WHAT IS NEEDED:
Reproduce word for word the lines of the entries below, from the line with "bottom-to-top order, shorter" up to and including the line with "top to bottom?".

RAW DATA:

·····

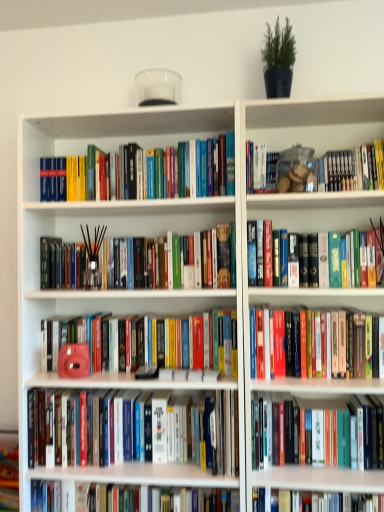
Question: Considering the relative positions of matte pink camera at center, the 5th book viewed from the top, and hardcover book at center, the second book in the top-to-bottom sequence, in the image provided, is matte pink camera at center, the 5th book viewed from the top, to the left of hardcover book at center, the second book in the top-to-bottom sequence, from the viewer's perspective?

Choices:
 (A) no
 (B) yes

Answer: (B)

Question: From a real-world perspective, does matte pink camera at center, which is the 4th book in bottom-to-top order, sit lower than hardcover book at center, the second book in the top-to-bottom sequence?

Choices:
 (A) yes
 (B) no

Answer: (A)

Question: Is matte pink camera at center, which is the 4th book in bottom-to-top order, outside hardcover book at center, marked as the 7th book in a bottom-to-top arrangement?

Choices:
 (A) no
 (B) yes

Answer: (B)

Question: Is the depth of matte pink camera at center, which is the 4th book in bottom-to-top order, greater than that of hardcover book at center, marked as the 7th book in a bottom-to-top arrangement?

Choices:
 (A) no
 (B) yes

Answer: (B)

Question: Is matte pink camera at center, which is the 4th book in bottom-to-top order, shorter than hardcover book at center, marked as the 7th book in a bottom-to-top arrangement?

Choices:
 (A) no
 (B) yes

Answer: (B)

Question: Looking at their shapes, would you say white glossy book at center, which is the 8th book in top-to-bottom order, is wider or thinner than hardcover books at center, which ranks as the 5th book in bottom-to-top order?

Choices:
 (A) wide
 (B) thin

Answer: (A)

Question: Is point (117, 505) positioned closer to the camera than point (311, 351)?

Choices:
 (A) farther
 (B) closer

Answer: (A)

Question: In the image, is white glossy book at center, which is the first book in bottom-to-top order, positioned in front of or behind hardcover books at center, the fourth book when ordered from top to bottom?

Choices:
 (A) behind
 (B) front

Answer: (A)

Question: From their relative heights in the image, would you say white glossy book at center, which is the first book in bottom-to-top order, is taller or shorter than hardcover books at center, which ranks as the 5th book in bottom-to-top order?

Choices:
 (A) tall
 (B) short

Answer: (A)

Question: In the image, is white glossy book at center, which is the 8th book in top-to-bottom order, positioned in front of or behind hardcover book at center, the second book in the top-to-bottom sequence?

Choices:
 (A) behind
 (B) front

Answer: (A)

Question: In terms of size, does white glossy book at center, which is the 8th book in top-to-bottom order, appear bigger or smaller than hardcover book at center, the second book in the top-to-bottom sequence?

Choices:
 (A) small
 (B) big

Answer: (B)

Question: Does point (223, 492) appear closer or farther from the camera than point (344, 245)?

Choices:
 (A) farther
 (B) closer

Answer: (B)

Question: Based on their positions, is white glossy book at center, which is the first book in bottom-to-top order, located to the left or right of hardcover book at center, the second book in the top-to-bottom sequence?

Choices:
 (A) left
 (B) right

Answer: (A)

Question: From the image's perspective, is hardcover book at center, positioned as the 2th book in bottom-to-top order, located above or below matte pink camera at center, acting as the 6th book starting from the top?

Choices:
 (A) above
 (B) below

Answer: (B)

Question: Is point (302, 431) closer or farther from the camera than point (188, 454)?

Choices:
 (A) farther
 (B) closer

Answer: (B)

·····

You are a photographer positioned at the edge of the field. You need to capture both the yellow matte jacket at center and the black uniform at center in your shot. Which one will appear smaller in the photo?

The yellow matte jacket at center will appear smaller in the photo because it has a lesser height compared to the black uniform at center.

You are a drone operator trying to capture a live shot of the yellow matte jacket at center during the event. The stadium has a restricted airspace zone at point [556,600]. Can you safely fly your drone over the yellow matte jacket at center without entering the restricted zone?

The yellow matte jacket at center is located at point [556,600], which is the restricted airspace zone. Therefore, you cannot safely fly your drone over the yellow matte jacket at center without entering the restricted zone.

·····

OUTPUT OF THE TASK:
Question: Is matte pink camera at center, which is the 4th book in bottom-to-top order, shorter than hardcover book at center, marked as the 7th book in a bottom-to-top arrangement?

Choices:
 (A) no
 (B) yes

Answer: (B)

Question: Looking at their shapes, would you say white glossy book at center, which is the 8th book in top-to-bottom order, is wider or thinner than hardcover books at center, which ranks as the 5th book in bottom-to-top order?

Choices:
 (A) wide
 (B) thin

Answer: (A)

Question: Is point (117, 505) positioned closer to the camera than point (311, 351)?

Choices:
 (A) farther
 (B) closer

Answer: (A)

Question: In the image, is white glossy book at center, which is the first book in bottom-to-top order, positioned in front of or behind hardcover books at center, the fourth book when ordered from top to bottom?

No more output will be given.